** Opening Working data block **

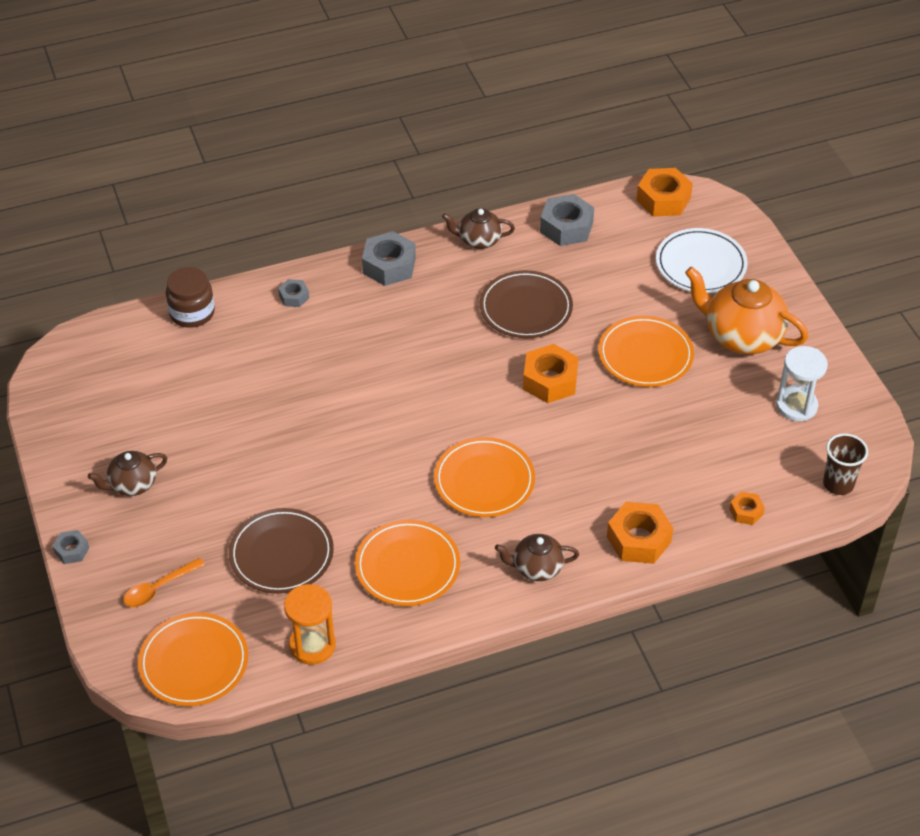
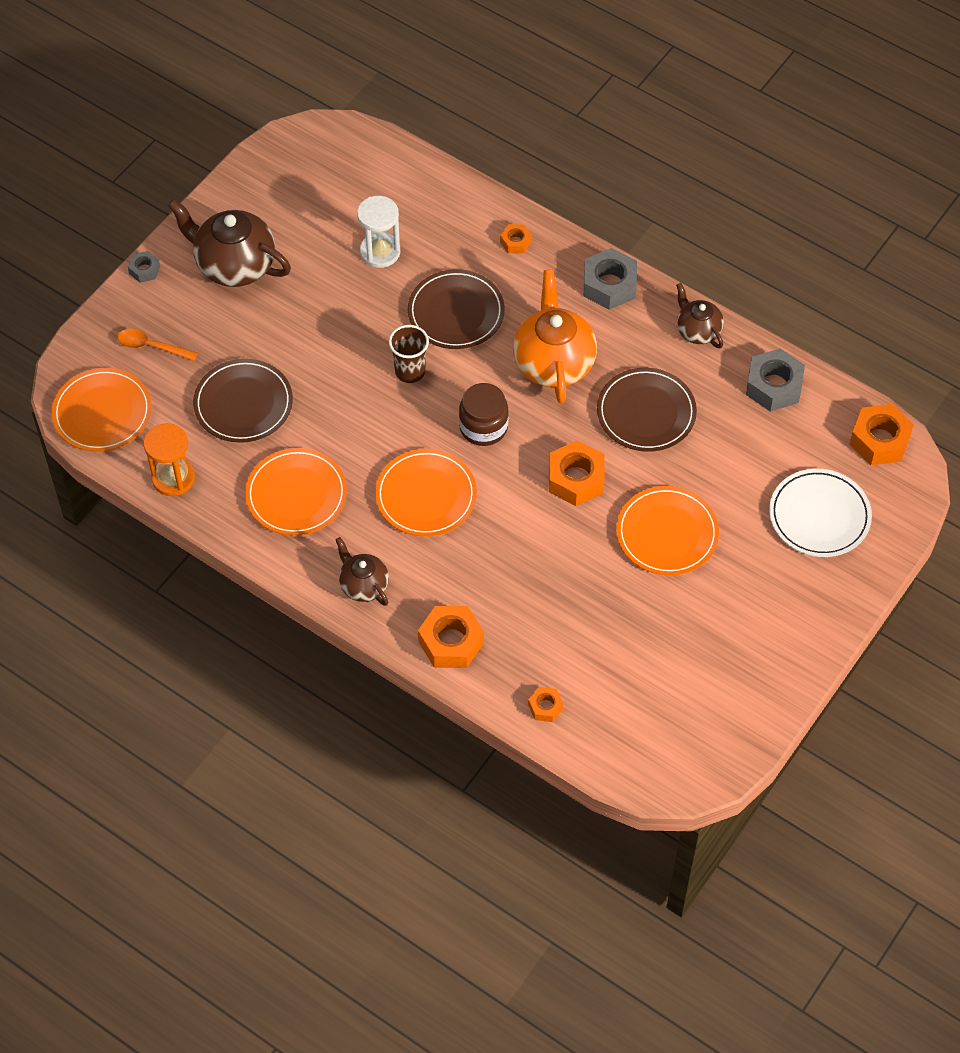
camera: 55 degrees right, 10 degrees up
(132, 485) = (234, 265): brown teapot -> brown teapot, size x1.77
(192, 313) = (439, 186): brown jar -> brown jar (483, 427)
(294, 297) = (515, 242): grey nut -> orange nut
(325, 368) = (456, 312): none -> brown plate
(741, 336) = (754, 596): orange teapot -> orange teapot (553, 362)
(796, 406) = (704, 683): white hourglass -> white hourglass (380, 252)
(838, 484) = (635, 763): brown cup -> brown cup (410, 371)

** Closing Working data block **

Scan the entries above for the word "orange" and collect each line holding it.

(294, 297) = (515, 242): grey nut -> orange nut
(741, 336) = (754, 596): orange teapot -> orange teapot (553, 362)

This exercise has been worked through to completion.